§ Data provided
- - - - - - -
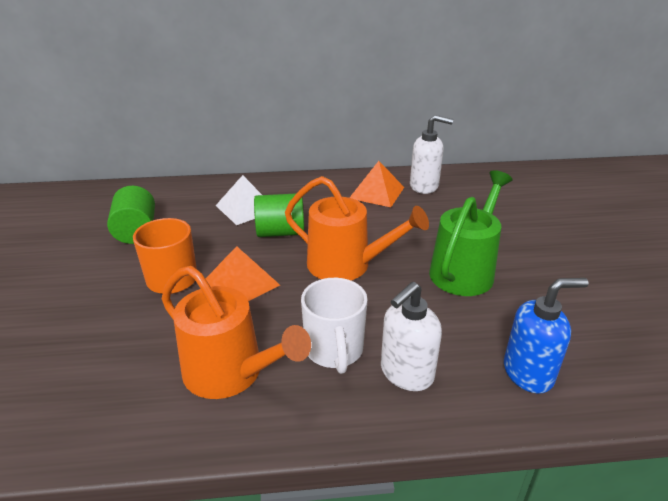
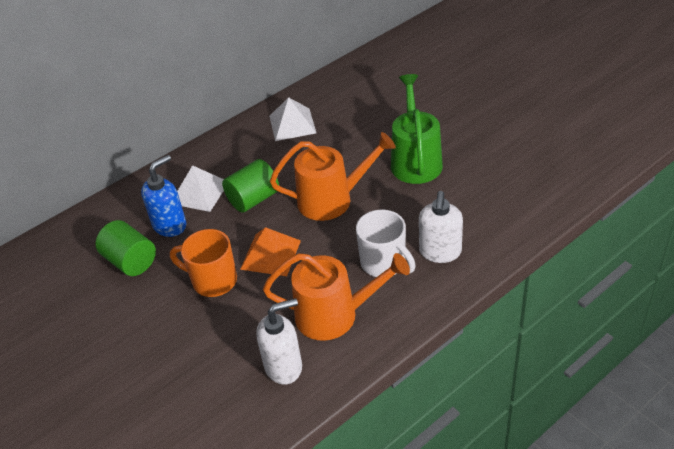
camera: 30 degrees left, 10 degrees up
(377, 192) = (292, 124): orange pyramid -> white pyramid
(424, 186) = (324, 99): white soap dispenser -> white soap dispenser (284, 367)
(528, 373) = (506, 212): blue soap dispenser -> blue soap dispenser (170, 225)

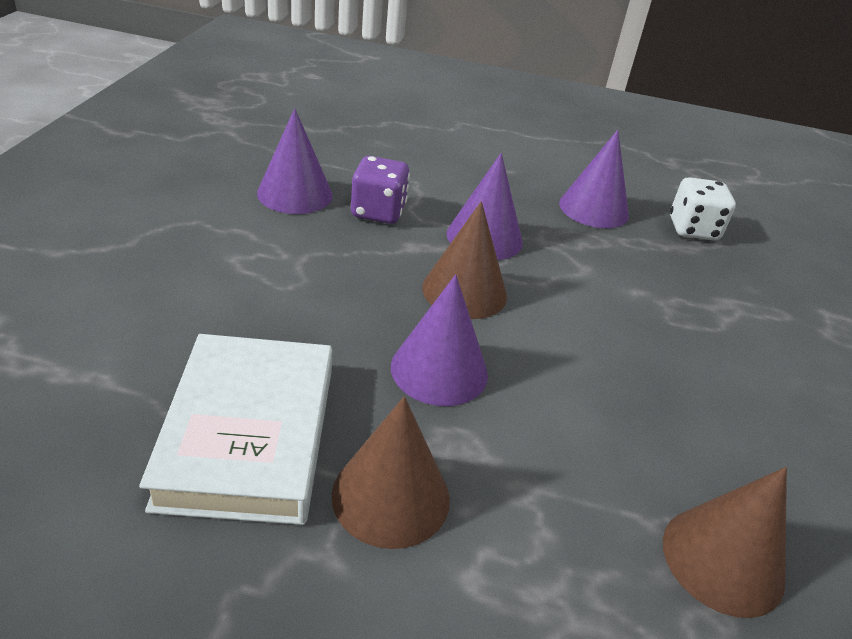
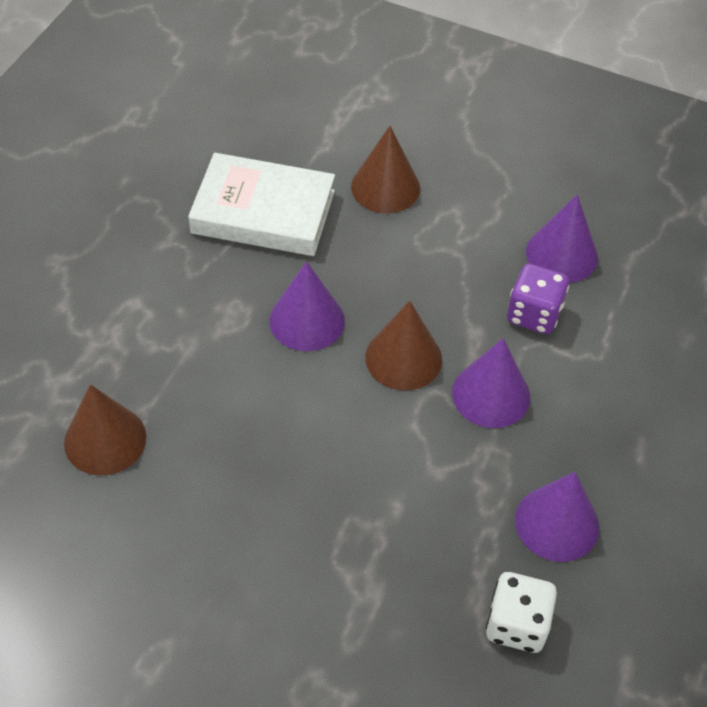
camera: 105 degrees right, 15 degrees up
(391, 496) = (200, 274): brown cone -> brown cone (385, 187)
- - - - - - -
§ Task requirements
Write out every line above again exactly, with the pictures left out.

§ Written answer
camera: 30 degrees left, 10 degrees up
(377, 192) = (292, 124): orange pyramid -> white pyramid
(424, 186) = (324, 99): white soap dispenser -> white soap dispenser (284, 367)
(528, 373) = (506, 212): blue soap dispenser -> blue soap dispenser (170, 225)

camera: 105 degrees right, 15 degrees up
(391, 496) = (200, 274): brown cone -> brown cone (385, 187)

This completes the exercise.